◆ **Excerpted data**
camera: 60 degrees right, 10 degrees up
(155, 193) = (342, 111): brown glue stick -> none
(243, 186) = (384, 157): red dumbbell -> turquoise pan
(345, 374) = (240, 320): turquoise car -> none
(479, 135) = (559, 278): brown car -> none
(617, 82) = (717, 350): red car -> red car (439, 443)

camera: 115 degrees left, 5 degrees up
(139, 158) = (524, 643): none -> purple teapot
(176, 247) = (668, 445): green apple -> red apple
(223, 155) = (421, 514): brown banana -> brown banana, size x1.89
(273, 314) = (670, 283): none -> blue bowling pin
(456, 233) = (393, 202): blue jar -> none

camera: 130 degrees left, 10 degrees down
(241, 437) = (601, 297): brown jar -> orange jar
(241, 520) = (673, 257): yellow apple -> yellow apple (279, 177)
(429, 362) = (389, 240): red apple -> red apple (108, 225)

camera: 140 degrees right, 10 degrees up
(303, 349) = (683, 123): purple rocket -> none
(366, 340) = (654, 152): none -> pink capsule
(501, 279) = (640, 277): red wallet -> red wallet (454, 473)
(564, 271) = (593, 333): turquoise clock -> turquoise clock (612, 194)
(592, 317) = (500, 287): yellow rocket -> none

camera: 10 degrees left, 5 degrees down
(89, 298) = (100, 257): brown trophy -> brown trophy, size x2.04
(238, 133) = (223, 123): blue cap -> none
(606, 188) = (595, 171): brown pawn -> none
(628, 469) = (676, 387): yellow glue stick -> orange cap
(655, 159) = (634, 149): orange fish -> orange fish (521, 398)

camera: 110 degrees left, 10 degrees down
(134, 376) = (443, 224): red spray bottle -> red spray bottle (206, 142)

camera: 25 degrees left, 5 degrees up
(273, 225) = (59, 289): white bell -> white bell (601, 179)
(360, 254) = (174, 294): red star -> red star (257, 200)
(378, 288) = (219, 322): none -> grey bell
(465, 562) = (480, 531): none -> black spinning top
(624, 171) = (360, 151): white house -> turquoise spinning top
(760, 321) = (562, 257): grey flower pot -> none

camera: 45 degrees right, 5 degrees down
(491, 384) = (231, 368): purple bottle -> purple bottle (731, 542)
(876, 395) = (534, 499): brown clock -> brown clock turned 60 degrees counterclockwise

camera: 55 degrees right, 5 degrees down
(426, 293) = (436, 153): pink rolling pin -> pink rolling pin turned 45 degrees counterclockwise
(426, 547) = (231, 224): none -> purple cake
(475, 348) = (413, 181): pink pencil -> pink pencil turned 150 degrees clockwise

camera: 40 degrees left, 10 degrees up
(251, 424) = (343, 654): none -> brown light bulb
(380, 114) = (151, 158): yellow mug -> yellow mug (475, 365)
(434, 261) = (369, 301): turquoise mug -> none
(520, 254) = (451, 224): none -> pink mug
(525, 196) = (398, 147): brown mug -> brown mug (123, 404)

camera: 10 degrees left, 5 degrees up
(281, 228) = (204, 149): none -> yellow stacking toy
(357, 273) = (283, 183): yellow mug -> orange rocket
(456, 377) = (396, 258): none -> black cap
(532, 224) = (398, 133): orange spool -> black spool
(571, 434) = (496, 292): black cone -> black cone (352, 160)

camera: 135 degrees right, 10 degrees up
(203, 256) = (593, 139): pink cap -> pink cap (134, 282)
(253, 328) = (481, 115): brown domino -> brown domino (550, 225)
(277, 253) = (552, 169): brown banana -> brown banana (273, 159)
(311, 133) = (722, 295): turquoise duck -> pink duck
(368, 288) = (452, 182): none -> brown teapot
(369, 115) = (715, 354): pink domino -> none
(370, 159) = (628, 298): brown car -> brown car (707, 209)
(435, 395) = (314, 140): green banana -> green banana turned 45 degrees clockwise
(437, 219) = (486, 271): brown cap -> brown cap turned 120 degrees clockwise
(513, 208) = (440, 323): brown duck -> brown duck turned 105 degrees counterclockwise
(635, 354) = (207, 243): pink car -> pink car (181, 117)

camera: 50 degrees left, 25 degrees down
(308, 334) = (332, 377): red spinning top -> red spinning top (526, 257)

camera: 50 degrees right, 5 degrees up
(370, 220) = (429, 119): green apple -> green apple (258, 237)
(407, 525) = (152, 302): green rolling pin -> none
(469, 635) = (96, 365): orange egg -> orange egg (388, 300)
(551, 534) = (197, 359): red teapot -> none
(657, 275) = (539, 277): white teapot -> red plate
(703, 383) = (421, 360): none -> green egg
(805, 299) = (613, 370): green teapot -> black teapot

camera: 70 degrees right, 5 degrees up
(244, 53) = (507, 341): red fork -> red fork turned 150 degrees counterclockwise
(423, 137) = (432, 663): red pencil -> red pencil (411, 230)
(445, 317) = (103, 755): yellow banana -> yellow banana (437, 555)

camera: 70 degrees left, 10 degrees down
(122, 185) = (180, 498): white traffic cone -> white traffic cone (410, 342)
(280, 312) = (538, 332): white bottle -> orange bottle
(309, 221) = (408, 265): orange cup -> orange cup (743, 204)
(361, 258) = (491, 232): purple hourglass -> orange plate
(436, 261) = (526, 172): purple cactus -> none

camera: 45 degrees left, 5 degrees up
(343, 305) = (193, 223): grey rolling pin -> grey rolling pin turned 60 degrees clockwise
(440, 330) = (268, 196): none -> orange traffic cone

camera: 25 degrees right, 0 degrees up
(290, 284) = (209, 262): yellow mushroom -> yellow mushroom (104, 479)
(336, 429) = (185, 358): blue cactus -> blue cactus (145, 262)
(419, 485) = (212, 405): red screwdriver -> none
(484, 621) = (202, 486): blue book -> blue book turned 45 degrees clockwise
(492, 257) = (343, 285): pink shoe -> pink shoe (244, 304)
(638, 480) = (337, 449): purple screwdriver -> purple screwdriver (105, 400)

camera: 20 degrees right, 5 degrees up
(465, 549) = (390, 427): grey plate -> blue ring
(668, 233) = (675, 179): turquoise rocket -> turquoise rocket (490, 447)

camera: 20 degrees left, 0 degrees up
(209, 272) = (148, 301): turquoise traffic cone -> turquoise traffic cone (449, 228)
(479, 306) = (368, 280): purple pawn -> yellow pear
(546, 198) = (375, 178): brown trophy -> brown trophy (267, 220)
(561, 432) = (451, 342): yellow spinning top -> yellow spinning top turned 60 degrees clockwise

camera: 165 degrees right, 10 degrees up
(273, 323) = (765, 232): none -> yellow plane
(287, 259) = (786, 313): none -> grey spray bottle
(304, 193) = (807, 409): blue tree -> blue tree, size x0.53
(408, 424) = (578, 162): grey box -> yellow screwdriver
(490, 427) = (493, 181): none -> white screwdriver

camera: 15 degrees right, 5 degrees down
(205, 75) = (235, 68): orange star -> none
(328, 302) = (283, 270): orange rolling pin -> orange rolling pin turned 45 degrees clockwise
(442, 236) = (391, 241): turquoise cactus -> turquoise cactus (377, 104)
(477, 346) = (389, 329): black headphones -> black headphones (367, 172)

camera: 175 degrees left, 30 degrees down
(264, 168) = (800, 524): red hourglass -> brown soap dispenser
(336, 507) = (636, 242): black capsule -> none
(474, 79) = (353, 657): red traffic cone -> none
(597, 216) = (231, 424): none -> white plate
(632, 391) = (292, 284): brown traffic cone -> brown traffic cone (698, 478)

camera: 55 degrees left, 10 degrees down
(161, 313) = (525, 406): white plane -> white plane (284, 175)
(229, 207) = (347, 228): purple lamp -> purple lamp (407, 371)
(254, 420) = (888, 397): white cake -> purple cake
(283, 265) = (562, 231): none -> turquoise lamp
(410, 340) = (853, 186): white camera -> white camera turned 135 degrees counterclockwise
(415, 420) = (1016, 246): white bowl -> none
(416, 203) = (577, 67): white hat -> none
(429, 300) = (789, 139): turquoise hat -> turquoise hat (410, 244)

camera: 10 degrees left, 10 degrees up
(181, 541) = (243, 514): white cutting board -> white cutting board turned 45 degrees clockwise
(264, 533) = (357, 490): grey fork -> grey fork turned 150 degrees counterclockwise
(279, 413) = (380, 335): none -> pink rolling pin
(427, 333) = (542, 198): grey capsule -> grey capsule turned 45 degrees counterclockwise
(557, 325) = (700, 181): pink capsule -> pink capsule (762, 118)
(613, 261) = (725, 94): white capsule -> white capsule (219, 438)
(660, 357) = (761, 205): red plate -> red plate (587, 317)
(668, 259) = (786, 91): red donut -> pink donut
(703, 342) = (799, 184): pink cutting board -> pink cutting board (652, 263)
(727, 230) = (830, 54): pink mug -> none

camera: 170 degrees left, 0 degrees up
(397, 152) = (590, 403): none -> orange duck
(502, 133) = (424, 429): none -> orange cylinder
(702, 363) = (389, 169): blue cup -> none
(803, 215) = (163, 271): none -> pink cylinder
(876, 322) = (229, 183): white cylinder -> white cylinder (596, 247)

◆ **What needs to be done**
Using the entries above, quote each line verbatim from the first through the line that contains "(501, 279) = (640, 277): red".

◆ **Result of the exercise**
camera: 60 degrees right, 10 degrees up
(155, 193) = (342, 111): brown glue stick -> none
(243, 186) = (384, 157): red dumbbell -> turquoise pan
(345, 374) = (240, 320): turquoise car -> none
(479, 135) = (559, 278): brown car -> none
(617, 82) = (717, 350): red car -> red car (439, 443)

camera: 115 degrees left, 5 degrees up
(139, 158) = (524, 643): none -> purple teapot
(176, 247) = (668, 445): green apple -> red apple
(223, 155) = (421, 514): brown banana -> brown banana, size x1.89
(273, 314) = (670, 283): none -> blue bowling pin
(456, 233) = (393, 202): blue jar -> none

camera: 130 degrees left, 10 degrees down
(241, 437) = (601, 297): brown jar -> orange jar
(241, 520) = (673, 257): yellow apple -> yellow apple (279, 177)
(429, 362) = (389, 240): red apple -> red apple (108, 225)

camera: 140 degrees right, 10 degrees up
(303, 349) = (683, 123): purple rocket -> none
(366, 340) = (654, 152): none -> pink capsule
(501, 279) = (640, 277): red wallet -> red wallet (454, 473)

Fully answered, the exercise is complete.